**Exercise goal:** Your task is to retype, exactly and with nothing else, every line from the one containing "C5: 150uF (plus" to the end of the listing.

== Segment start ==

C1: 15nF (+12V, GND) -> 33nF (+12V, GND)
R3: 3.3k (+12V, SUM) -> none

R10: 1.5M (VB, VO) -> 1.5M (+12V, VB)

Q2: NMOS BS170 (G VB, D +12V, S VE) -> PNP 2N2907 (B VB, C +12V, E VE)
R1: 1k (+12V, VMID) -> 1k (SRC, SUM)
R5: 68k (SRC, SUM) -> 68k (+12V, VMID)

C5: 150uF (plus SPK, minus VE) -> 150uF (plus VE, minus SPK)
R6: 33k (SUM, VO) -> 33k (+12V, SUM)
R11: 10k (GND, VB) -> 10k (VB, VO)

== Segment end ==

**Task solution:**
C5: 150uF (plus SPK, minus VE) -> 150uF (plus VE, minus SPK)
R6: 33k (SUM, VO) -> 33k (+12V, SUM)
R11: 10k (GND, VB) -> 10k (VB, VO)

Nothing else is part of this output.